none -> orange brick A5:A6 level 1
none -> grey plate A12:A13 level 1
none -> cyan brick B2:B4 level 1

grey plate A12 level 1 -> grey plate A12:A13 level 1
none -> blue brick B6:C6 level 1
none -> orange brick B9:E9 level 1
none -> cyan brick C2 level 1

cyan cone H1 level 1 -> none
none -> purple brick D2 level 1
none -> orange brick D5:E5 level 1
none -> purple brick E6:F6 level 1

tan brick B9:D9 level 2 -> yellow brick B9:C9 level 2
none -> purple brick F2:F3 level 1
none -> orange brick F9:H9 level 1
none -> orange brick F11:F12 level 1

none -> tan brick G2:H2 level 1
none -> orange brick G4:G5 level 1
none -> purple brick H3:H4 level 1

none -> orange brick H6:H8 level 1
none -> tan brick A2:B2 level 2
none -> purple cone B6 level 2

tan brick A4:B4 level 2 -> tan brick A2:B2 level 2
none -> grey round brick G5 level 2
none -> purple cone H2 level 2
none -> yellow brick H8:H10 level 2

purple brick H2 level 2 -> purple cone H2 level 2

☆ ☆ ☆

■ **TASK TO CARRY OUT**
Each record above needs to be written out exactly, with nothing left out.

■ **REPLY TO THE TASK**
none -> orange brick A5:A6 level 1
none -> grey plate A12:A13 level 1
none -> cyan brick B2:B4 level 1

grey plate A12 level 1 -> grey plate A12:A13 level 1
none -> blue brick B6:C6 level 1
none -> orange brick B9:E9 level 1
none -> cyan brick C2 level 1

cyan cone H1 level 1 -> none
none -> purple brick D2 level 1
none -> orange brick D5:E5 level 1
none -> purple brick E6:F6 level 1

tan brick B9:D9 level 2 -> yellow brick B9:C9 level 2
none -> purple brick F2:F3 level 1
none -> orange brick F9:H9 level 1
none -> orange brick F11:F12 level 1

none -> tan brick G2:H2 level 1
none -> orange brick G4:G5 level 1
none -> purple brick H3:H4 level 1

none -> orange brick H6:H8 level 1
none -> tan brick A2:B2 level 2
none -> purple cone B6 level 2

tan brick A4:B4 level 2 -> tan brick A2:B2 level 2
none -> grey round brick G5 level 2
none -> purple cone H2 level 2
none -> yellow brick H8:H10 level 2

purple brick H2 level 2 -> purple cone H2 level 2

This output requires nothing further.